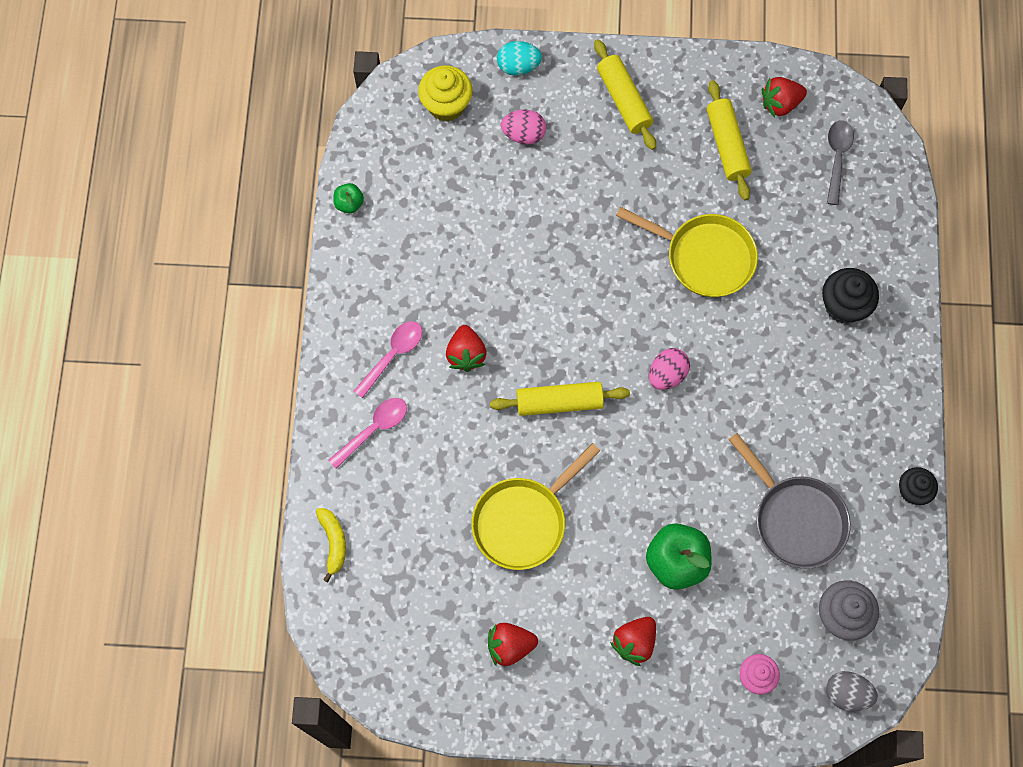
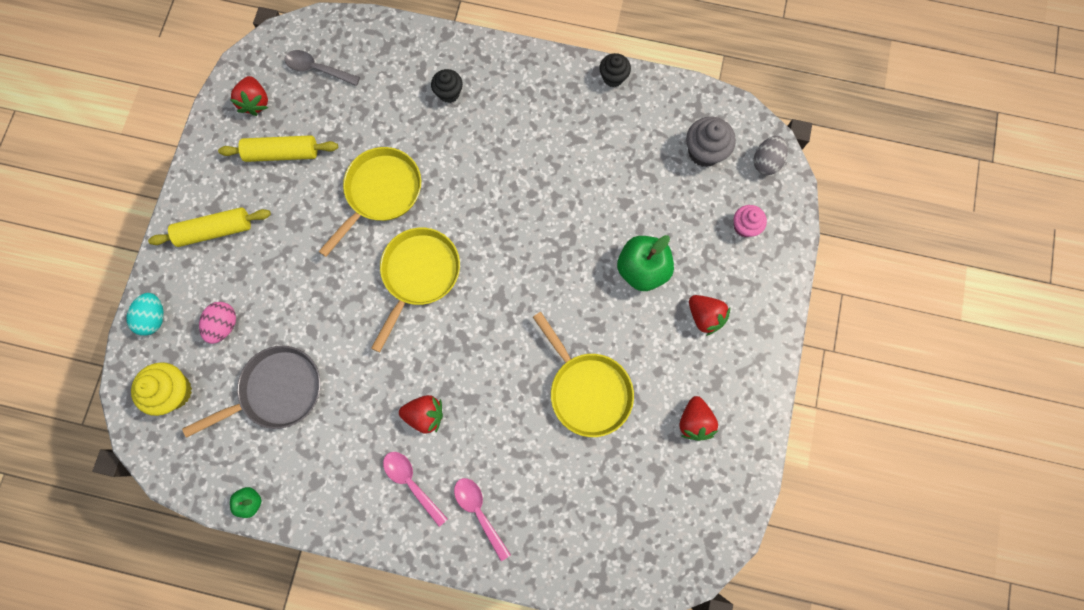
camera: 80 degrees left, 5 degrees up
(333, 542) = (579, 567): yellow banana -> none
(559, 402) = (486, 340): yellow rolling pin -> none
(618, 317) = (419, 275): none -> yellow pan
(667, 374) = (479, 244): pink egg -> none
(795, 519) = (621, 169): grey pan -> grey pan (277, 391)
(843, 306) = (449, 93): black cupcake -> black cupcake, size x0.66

◇ ◇ ◇ ◇

## Exercise prompt
Would you repeat the entries exactly, keeping the images out?

## Answer to this problem
camera: 80 degrees left, 5 degrees up
(333, 542) = (579, 567): yellow banana -> none
(559, 402) = (486, 340): yellow rolling pin -> none
(618, 317) = (419, 275): none -> yellow pan
(667, 374) = (479, 244): pink egg -> none
(795, 519) = (621, 169): grey pan -> grey pan (277, 391)
(843, 306) = (449, 93): black cupcake -> black cupcake, size x0.66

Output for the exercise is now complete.